**Exercise details**
Restate the listing below word for word; no pictures belong in the copy.

==== Dataset

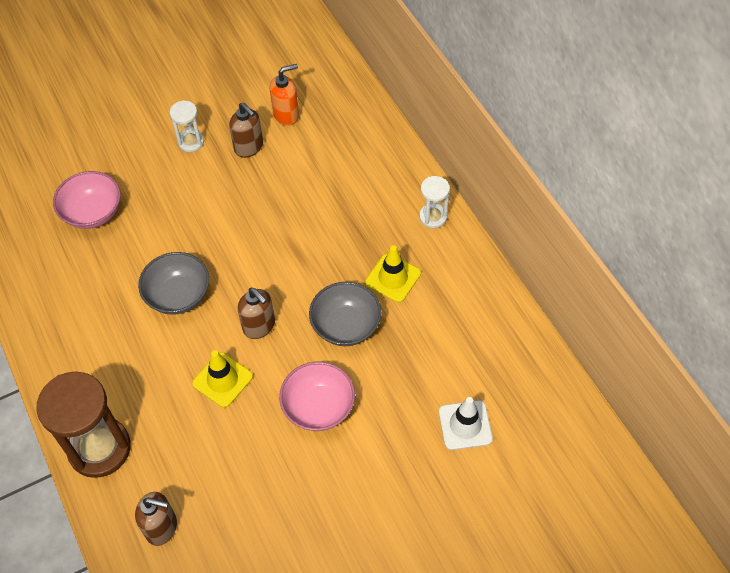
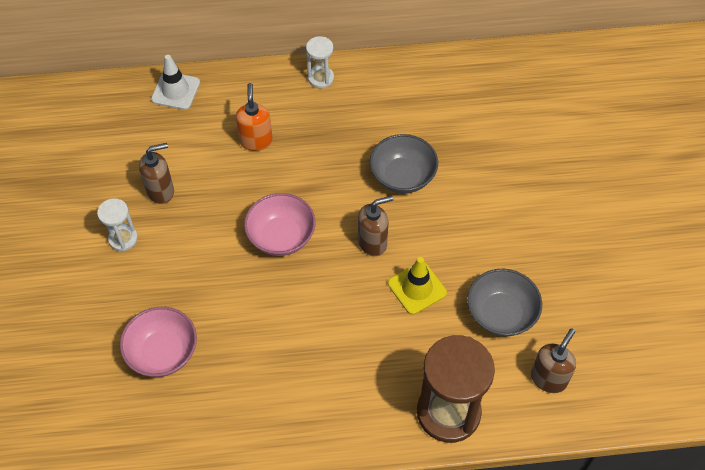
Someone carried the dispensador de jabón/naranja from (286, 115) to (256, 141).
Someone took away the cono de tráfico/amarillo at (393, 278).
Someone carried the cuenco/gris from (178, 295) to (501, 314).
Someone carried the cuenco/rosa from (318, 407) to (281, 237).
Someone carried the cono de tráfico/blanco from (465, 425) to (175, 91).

========

**Written response**
Someone carried the dispensador de jabón/naranja from (286, 115) to (256, 141).
Someone took away the cono de tráfico/amarillo at (393, 278).
Someone carried the cuenco/gris from (178, 295) to (501, 314).
Someone carried the cuenco/rosa from (318, 407) to (281, 237).
Someone carried the cono de tráfico/blanco from (465, 425) to (175, 91).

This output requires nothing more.